Material to process Start Marker
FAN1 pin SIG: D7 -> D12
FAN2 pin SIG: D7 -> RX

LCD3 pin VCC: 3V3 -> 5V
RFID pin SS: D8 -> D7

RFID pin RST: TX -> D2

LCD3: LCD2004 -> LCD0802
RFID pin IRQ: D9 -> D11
Material to process End Marker
Material to process Start Marker
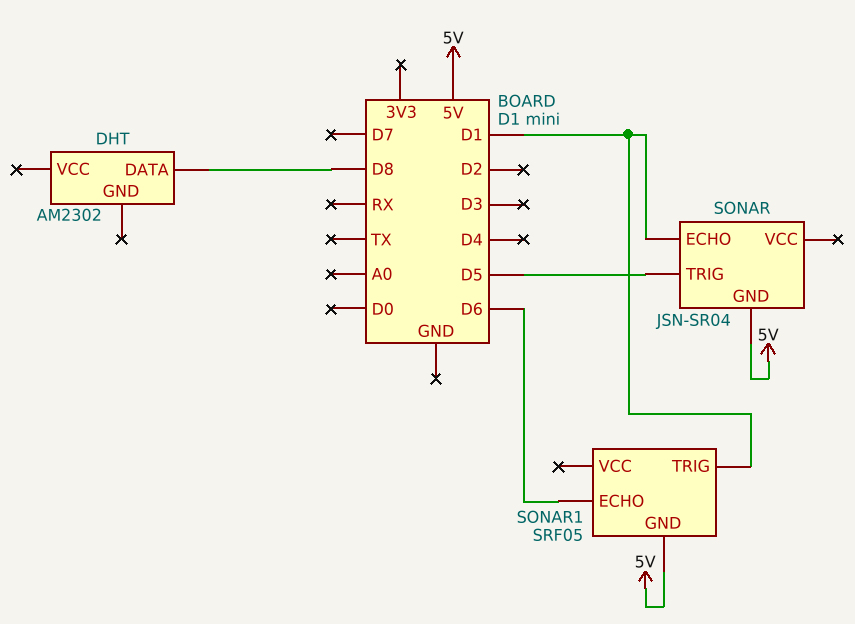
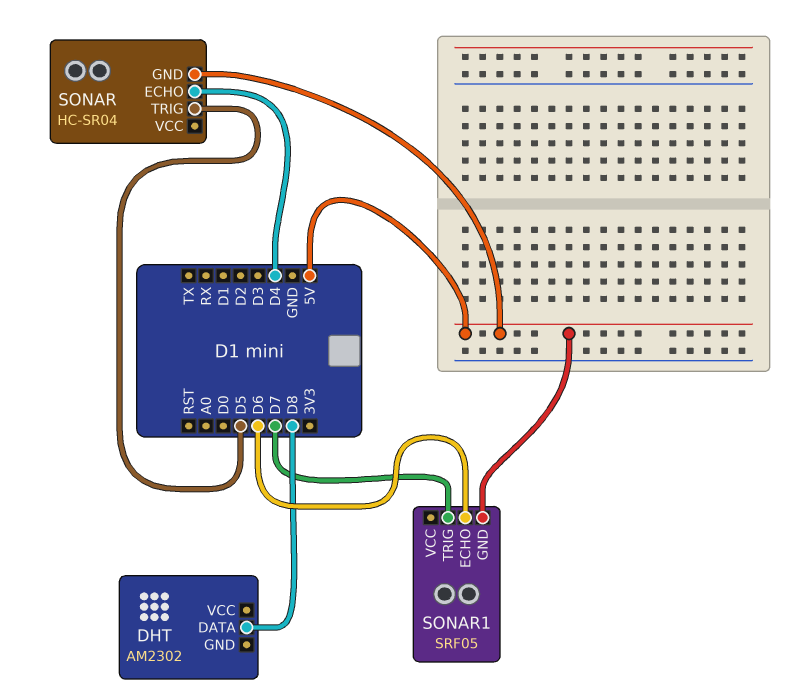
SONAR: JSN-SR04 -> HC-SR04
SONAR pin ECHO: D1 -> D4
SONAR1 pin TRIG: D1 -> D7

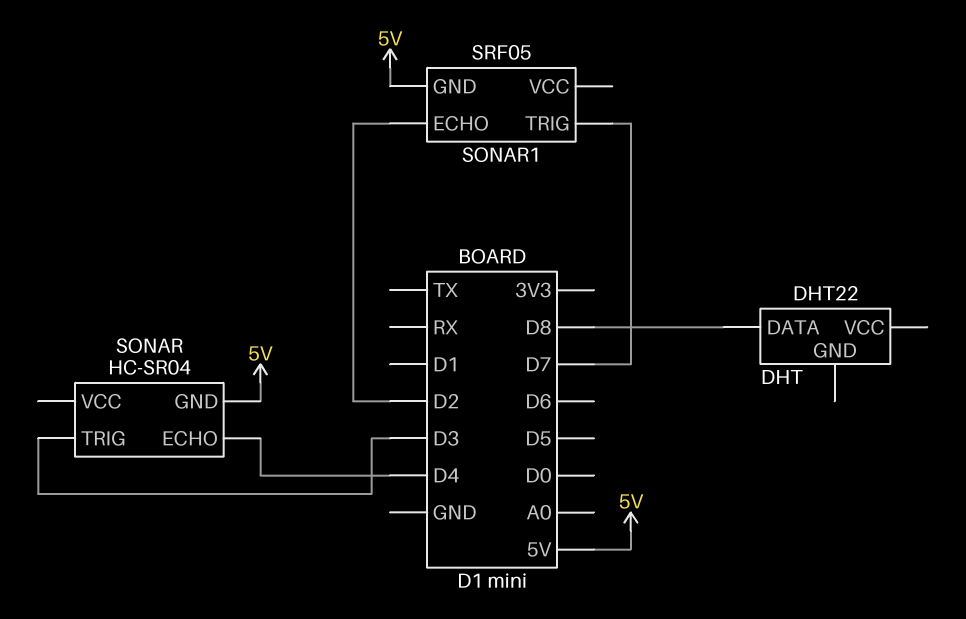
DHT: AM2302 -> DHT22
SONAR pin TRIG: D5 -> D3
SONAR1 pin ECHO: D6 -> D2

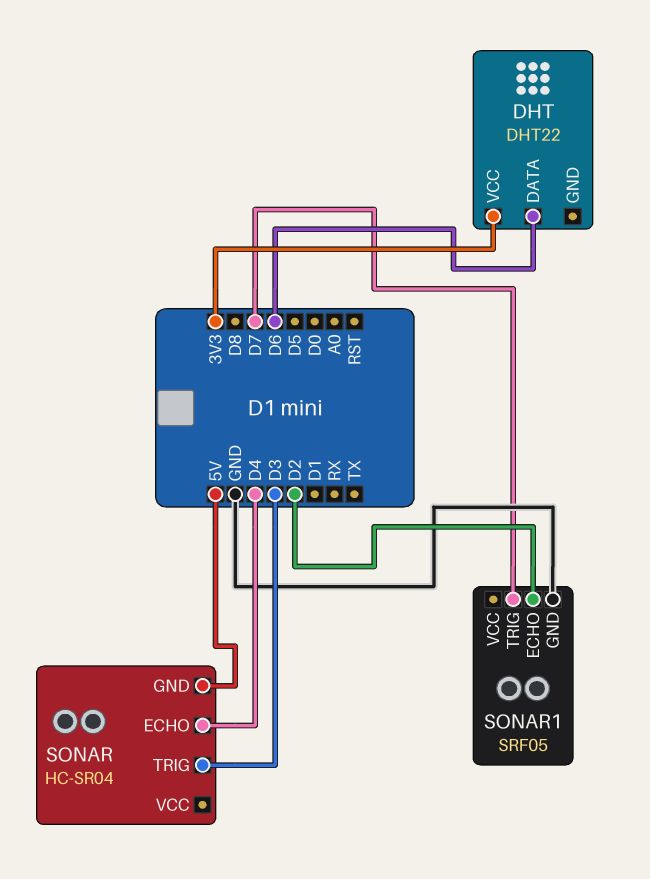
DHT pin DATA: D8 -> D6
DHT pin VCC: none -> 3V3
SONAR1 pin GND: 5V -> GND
Material to process End Marker
Material to process Start Marker
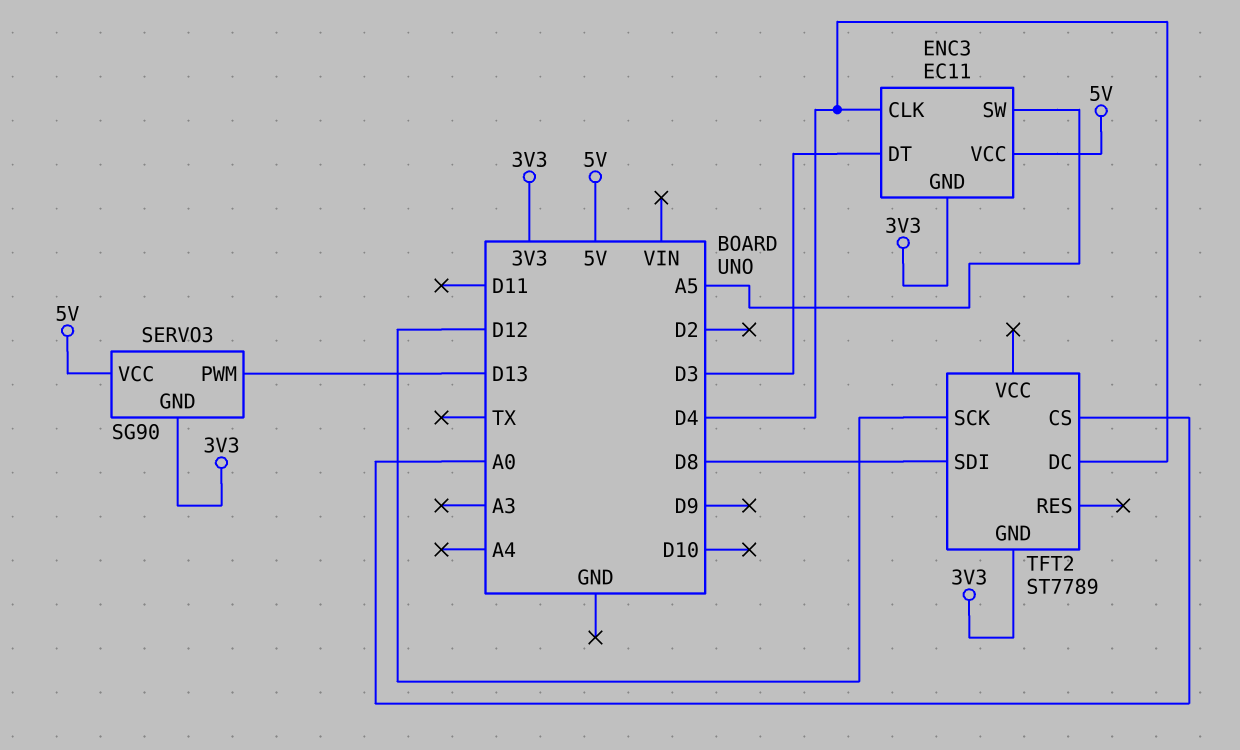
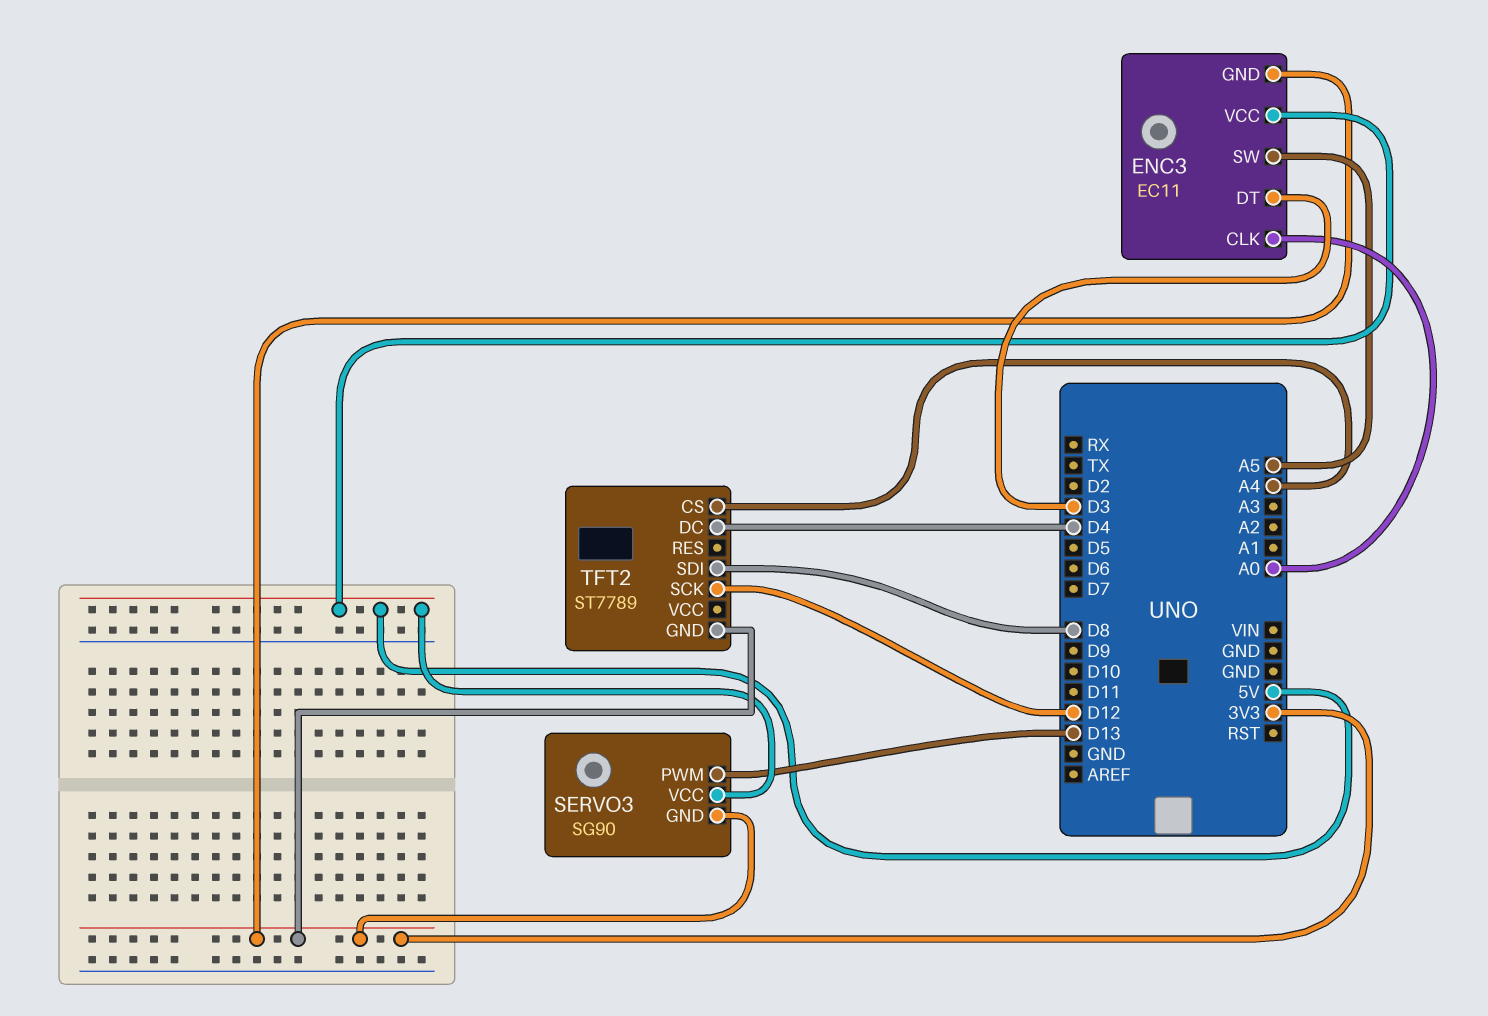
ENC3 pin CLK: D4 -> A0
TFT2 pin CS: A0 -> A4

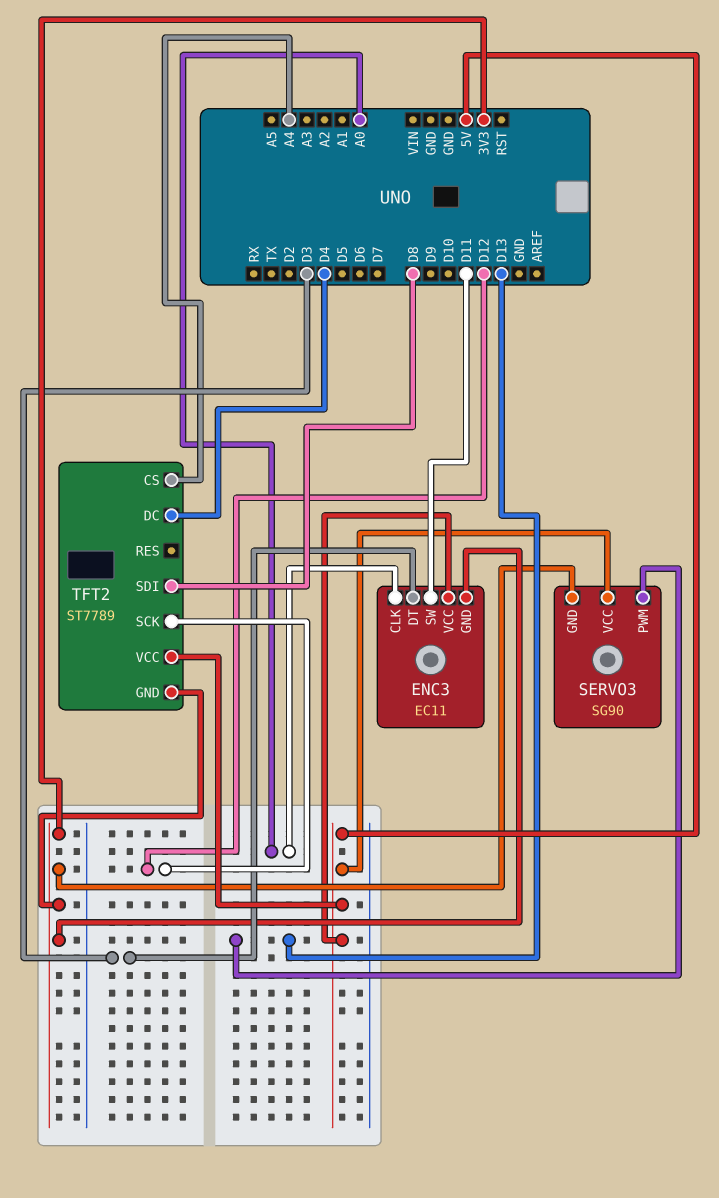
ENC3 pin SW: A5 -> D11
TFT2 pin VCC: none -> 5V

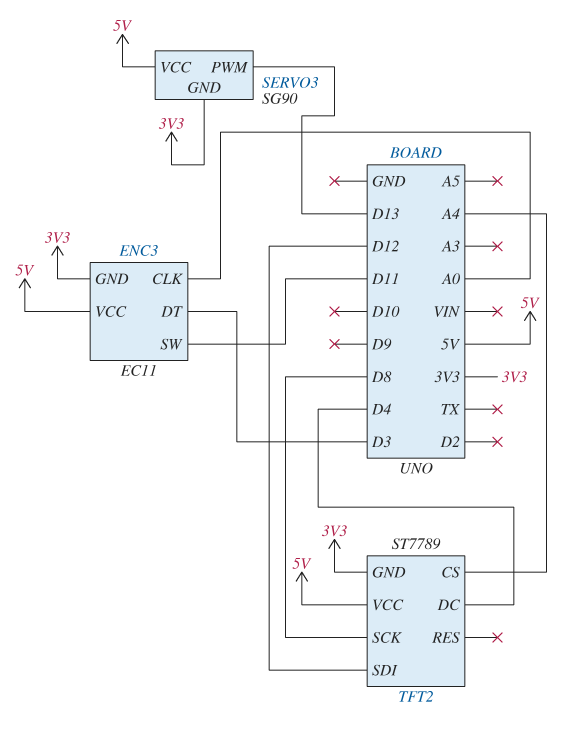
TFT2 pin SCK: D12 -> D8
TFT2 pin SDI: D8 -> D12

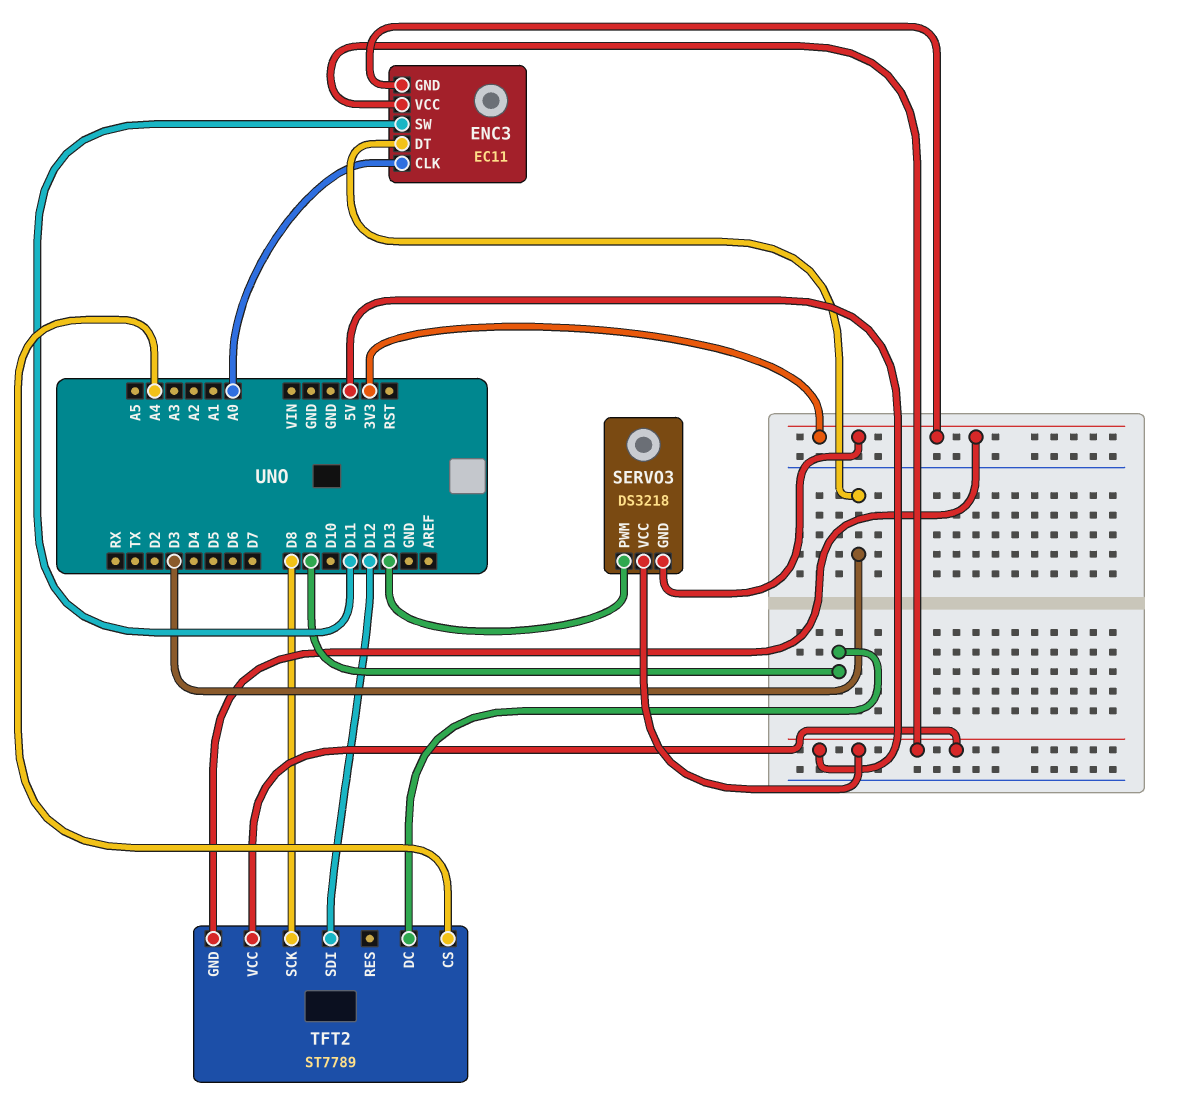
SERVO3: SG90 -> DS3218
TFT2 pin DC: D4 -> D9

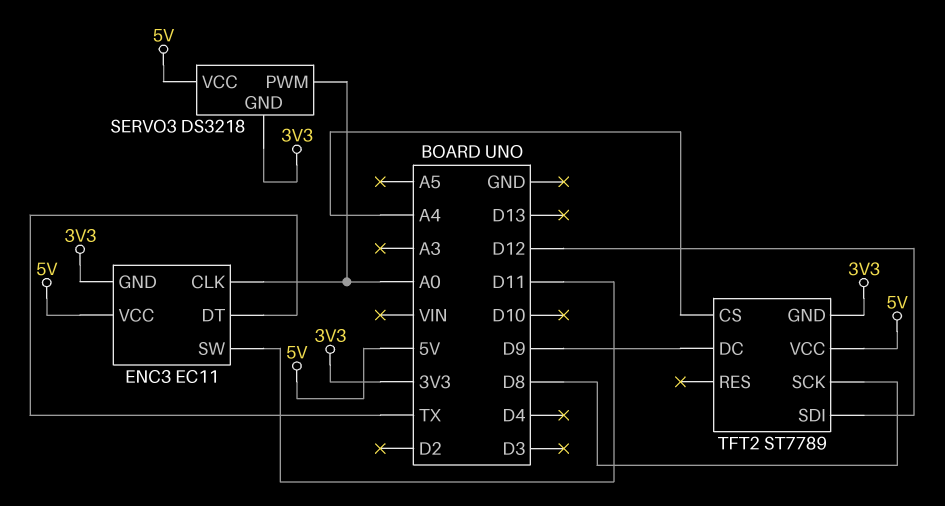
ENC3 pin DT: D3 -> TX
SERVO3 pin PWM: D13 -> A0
Material to process End Marker
◆ **Aim of the task**
Everything above from the line containing "SONAR pin TRIG: D5 -> D3" down to the line containing "SONAR1 pin GND: 5V -> GND" is to be duplicated exactly, both lines included, and the pictures are to be omitted.

◆ **Output for this exercise**
SONAR pin TRIG: D5 -> D3
SONAR1 pin ECHO: D6 -> D2

DHT pin DATA: D8 -> D6
DHT pin VCC: none -> 3V3
SONAR1 pin GND: 5V -> GND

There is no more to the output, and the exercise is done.